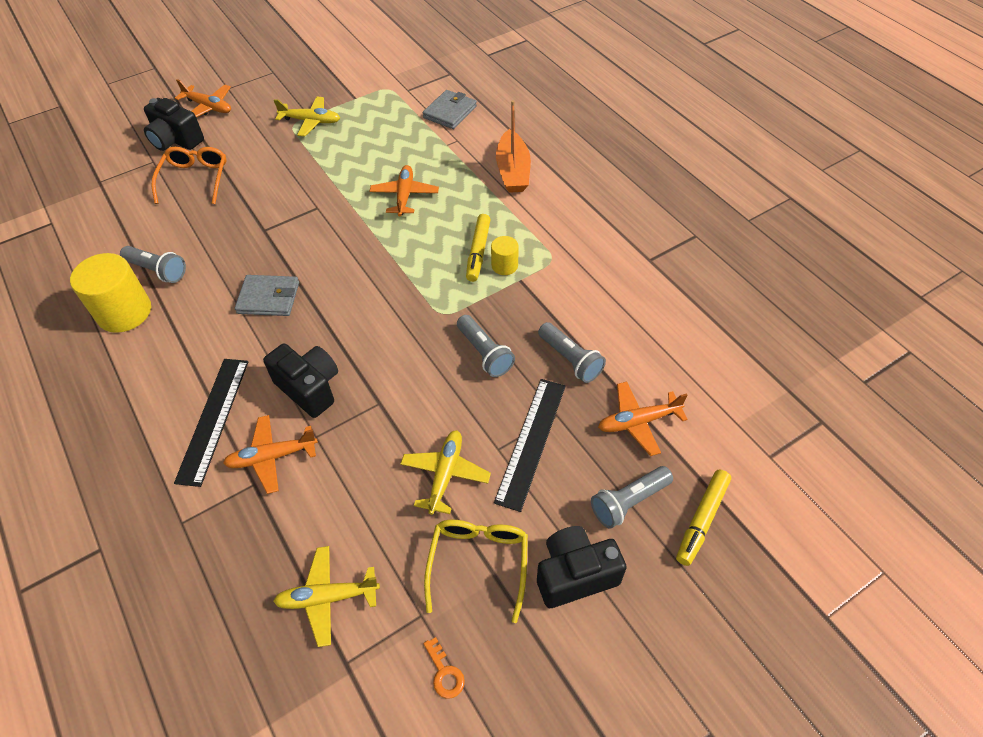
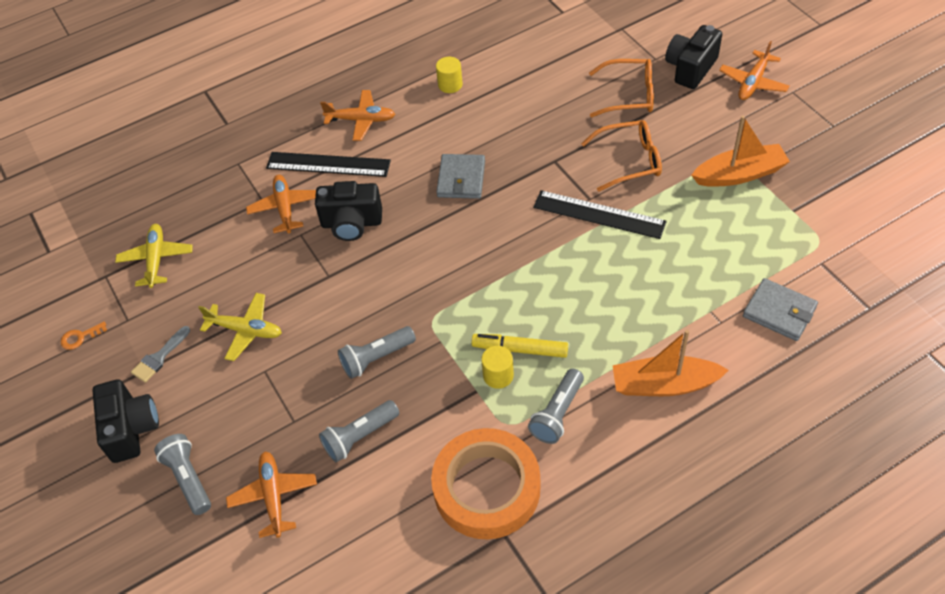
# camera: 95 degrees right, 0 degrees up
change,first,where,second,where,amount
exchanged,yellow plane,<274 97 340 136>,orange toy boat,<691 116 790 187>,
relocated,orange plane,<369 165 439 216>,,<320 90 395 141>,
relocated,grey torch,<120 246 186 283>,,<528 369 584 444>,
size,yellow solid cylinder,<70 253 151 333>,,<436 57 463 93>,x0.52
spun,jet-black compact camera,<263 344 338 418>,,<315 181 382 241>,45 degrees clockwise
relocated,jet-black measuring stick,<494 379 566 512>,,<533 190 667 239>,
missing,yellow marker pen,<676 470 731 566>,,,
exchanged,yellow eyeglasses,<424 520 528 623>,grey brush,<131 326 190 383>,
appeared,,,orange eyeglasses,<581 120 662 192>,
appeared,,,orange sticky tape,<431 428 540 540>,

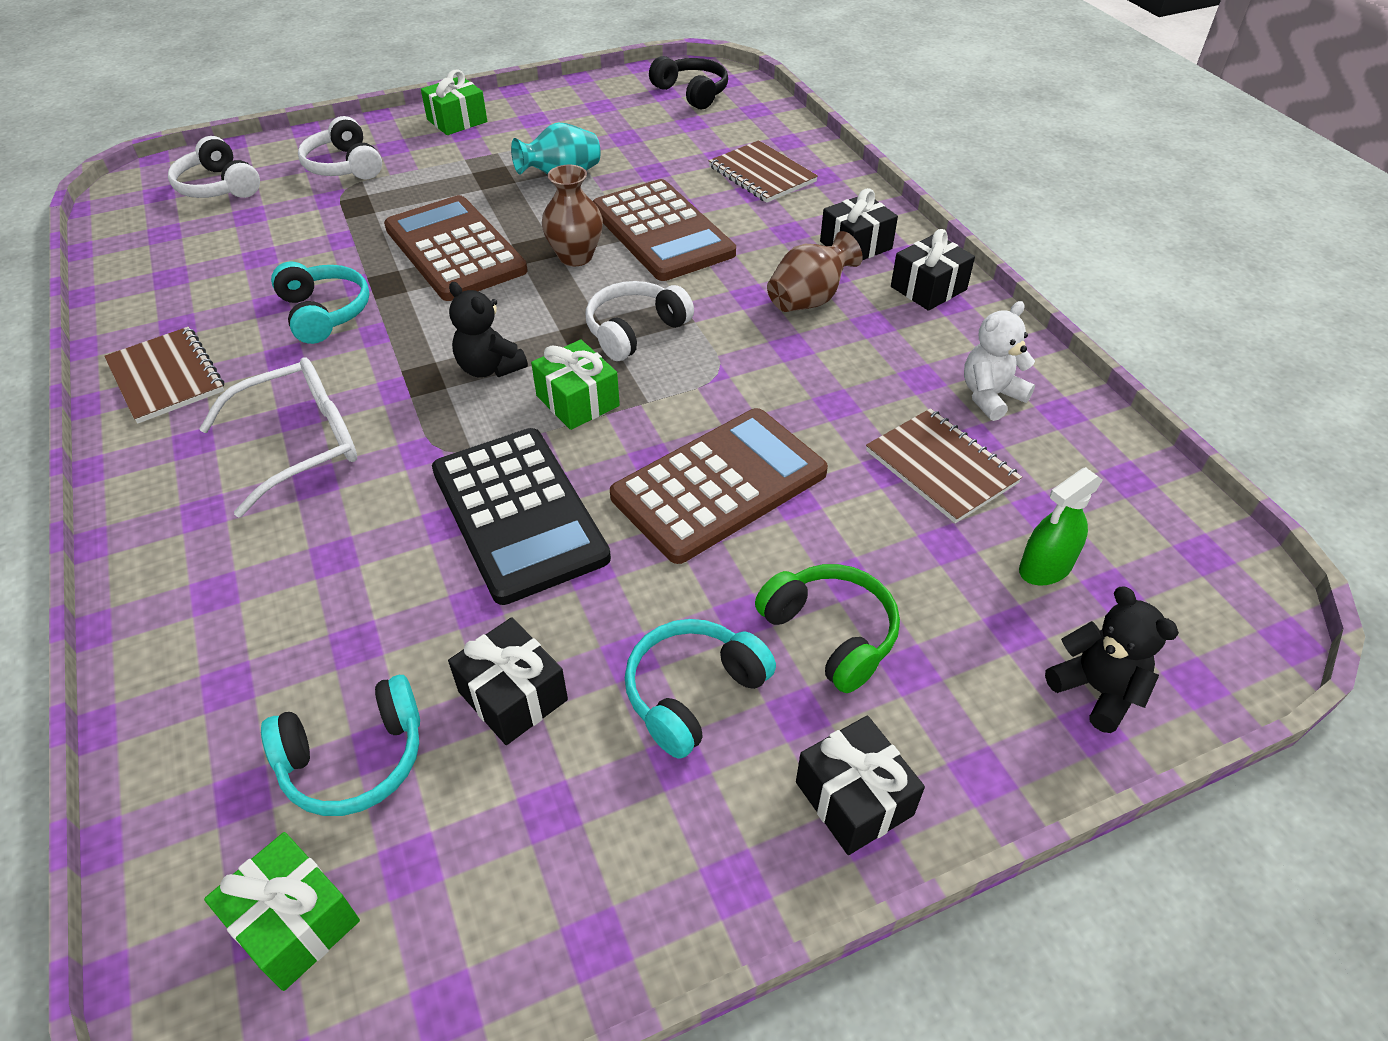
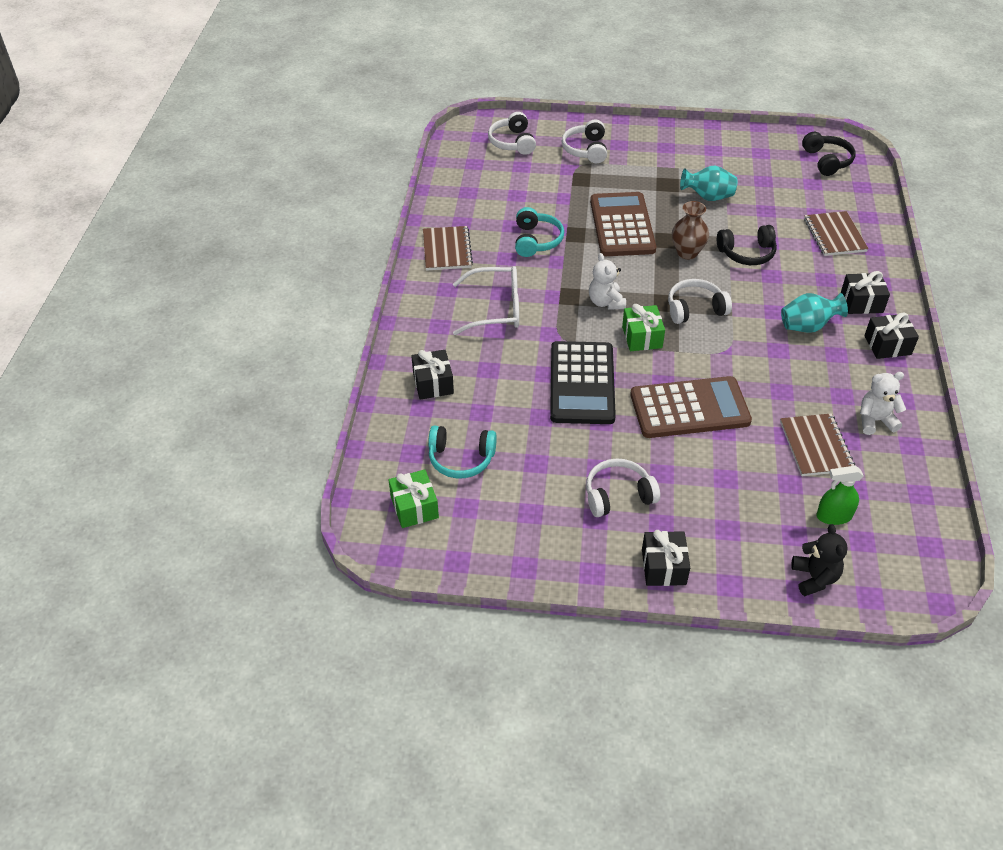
# camera: 30 degrees right, 0 degrees up
change,first,where,second,where,amount
missing,green wrapped gift,<421 69 487 135>,,,
exchanged,russet pocket calculator,<593 179 736 281>,jet-black headphones,<717 225 777 265>,
colour,russet vase,<767 231 863 312>,teal vase,<781 293 848 333>,
colour,jet-black teddy,<449 282 528 378>,snow-white teddy,<589 253 626 310>,
missing,green headphones,<755 564 900 693>,,,
relocated,jet-black wrapped gift,<448 617 568 745>,,<411 350 454 400>,
colour,teal headphones,<625 619 776 759>,snow-white headphones,<586 458 660 517>,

=======

**Assignment**: Please give back, exactly as it stands above, the stretch from the line with "relocated,orange plane,<369 165" through the line with "appeared,,,orange eyeglasses,<581 120", and no line outside it.

**Result**:
relocated,orange plane,<369 165 439 216>,,<320 90 395 141>,
relocated,grey torch,<120 246 186 283>,,<528 369 584 444>,
size,yellow solid cylinder,<70 253 151 333>,,<436 57 463 93>,x0.52
spun,jet-black compact camera,<263 344 338 418>,,<315 181 382 241>,45 degrees clockwise
relocated,jet-black measuring stick,<494 379 566 512>,,<533 190 667 239>,
missing,yellow marker pen,<676 470 731 566>,,,
exchanged,yellow eyeglasses,<424 520 528 623>,grey brush,<131 326 190 383>,
appeared,,,orange eyeglasses,<581 120 662 192>,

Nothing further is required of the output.